The lines to copy from the data below are those that hold the string "green".

(Dataset records)
--------------------

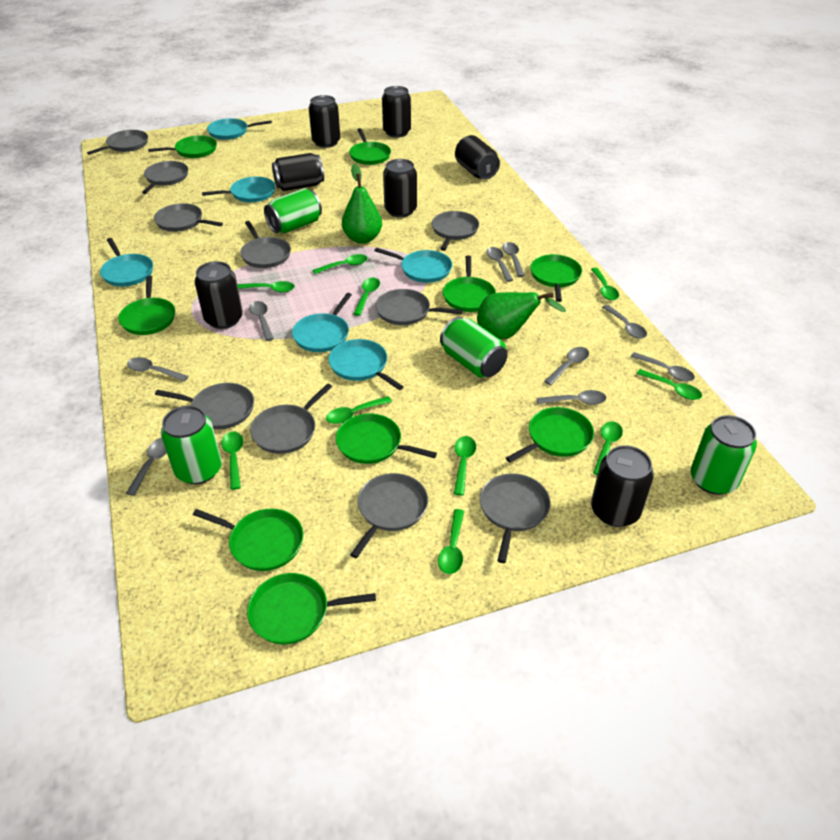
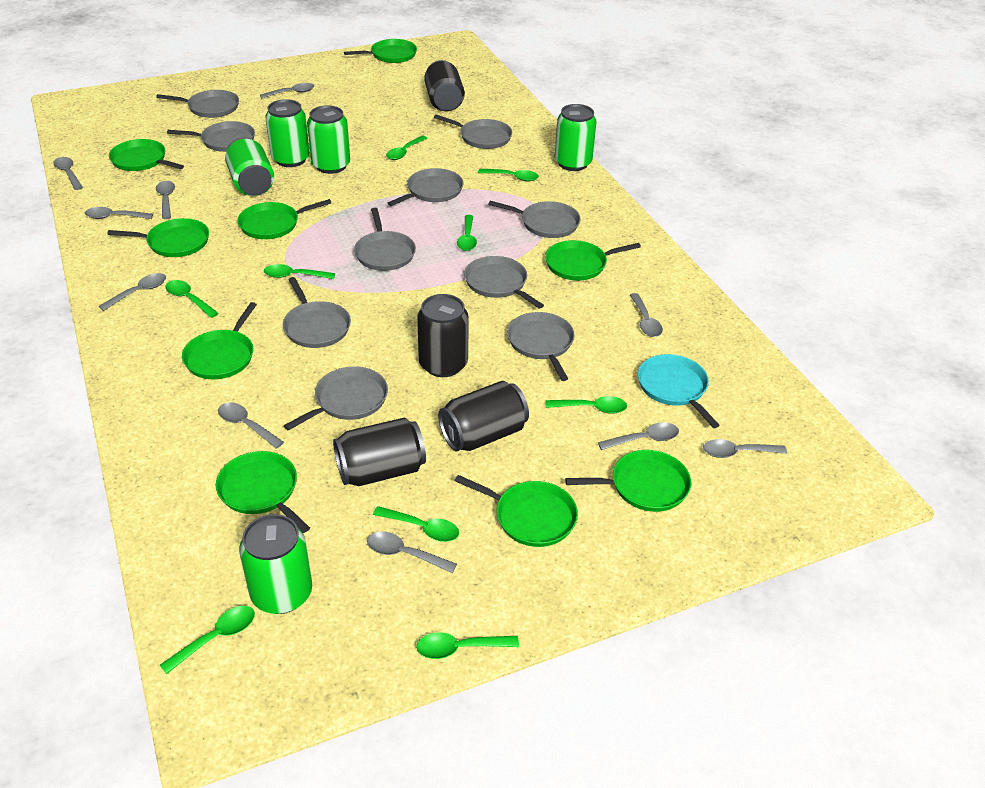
black can: 7 -> 4
green can: 4 -> 5
green pear: 2 -> 0
green spoon: 10 -> 9
grey spoon: 9 -> 10
turquoise pan: 6 -> 1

--------------------

### Solution
green can: 4 -> 5
green pear: 2 -> 0
green spoon: 10 -> 9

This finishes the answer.